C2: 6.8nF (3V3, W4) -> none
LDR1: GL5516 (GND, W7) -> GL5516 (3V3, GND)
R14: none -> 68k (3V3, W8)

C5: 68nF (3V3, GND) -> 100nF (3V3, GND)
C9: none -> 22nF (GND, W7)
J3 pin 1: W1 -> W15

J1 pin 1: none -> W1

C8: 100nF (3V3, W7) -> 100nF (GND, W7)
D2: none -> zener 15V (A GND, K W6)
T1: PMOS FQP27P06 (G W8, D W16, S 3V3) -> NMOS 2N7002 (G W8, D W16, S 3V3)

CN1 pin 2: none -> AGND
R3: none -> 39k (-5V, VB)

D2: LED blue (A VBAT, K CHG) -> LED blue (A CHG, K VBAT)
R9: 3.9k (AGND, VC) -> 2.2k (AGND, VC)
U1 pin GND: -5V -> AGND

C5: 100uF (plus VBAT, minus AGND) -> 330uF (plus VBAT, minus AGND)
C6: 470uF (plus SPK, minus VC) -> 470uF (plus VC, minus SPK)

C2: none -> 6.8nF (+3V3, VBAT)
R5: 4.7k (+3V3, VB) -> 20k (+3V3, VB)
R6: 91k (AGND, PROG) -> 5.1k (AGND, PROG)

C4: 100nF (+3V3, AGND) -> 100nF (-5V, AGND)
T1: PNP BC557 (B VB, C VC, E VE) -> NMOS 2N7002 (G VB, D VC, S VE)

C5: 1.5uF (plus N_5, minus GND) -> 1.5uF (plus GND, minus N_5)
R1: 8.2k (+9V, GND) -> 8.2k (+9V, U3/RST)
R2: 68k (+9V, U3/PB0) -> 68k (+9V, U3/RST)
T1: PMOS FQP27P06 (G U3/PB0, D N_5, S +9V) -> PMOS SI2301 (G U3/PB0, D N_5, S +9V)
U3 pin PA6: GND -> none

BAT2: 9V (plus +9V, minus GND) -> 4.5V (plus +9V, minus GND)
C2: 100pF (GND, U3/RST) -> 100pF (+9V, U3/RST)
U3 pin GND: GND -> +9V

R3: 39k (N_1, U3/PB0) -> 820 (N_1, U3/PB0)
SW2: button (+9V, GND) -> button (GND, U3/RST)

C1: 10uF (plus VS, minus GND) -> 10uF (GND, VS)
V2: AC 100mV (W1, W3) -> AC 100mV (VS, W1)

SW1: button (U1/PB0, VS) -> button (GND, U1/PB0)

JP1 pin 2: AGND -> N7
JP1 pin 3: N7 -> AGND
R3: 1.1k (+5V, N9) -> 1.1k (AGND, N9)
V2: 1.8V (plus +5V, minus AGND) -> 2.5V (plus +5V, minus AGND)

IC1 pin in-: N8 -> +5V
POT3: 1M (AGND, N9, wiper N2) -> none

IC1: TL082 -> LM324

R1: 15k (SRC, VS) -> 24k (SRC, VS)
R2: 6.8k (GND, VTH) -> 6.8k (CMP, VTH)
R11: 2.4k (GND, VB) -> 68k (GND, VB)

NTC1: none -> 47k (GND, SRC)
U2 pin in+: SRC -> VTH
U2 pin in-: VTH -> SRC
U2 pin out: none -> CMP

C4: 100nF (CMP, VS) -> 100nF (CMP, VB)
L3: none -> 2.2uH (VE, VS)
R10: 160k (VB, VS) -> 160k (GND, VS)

- [Task brief]:
With the line containing "NTC1: none -> 47k (GND, SRC)" as the first and the final line of the entries above as the last, write out that span exactly and nothing more.

- [Finished task]:
NTC1: none -> 47k (GND, SRC)
U2 pin in+: SRC -> VTH
U2 pin in-: VTH -> SRC
U2 pin out: none -> CMP

C4: 100nF (CMP, VS) -> 100nF (CMP, VB)
L3: none -> 2.2uH (VE, VS)
R10: 160k (VB, VS) -> 160k (GND, VS)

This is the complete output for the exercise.